━━ Material provided ━━
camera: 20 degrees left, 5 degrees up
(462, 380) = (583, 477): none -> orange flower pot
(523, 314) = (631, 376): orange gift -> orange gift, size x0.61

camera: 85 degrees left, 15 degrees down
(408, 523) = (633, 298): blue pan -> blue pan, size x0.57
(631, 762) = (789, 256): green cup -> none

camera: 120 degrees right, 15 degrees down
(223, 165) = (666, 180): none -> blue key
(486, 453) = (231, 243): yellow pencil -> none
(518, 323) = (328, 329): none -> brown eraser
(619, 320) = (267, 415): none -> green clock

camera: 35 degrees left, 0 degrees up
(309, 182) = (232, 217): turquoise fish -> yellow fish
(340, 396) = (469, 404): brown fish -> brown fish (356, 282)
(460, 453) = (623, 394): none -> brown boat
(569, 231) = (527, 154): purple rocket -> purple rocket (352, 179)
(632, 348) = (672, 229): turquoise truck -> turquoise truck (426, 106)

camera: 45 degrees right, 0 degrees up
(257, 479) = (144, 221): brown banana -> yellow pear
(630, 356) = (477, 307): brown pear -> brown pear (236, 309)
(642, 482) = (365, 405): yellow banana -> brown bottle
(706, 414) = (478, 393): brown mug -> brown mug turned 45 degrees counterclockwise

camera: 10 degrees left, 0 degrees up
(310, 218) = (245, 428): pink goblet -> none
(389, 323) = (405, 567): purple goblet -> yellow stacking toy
━━━
Task => Reproduce, word for word, the lines of the data from the one that contains "(631, 762) = (789, 256): green cup -> none" to the end, both ends included.

Answer to this problem =>
(631, 762) = (789, 256): green cup -> none

camera: 120 degrees right, 15 degrees down
(223, 165) = (666, 180): none -> blue key
(486, 453) = (231, 243): yellow pencil -> none
(518, 323) = (328, 329): none -> brown eraser
(619, 320) = (267, 415): none -> green clock

camera: 35 degrees left, 0 degrees up
(309, 182) = (232, 217): turquoise fish -> yellow fish
(340, 396) = (469, 404): brown fish -> brown fish (356, 282)
(460, 453) = (623, 394): none -> brown boat
(569, 231) = (527, 154): purple rocket -> purple rocket (352, 179)
(632, 348) = (672, 229): turquoise truck -> turquoise truck (426, 106)

camera: 45 degrees right, 0 degrees up
(257, 479) = (144, 221): brown banana -> yellow pear
(630, 356) = (477, 307): brown pear -> brown pear (236, 309)
(642, 482) = (365, 405): yellow banana -> brown bottle
(706, 414) = (478, 393): brown mug -> brown mug turned 45 degrees counterclockwise

camera: 10 degrees left, 0 degrees up
(310, 218) = (245, 428): pink goblet -> none
(389, 323) = (405, 567): purple goblet -> yellow stacking toy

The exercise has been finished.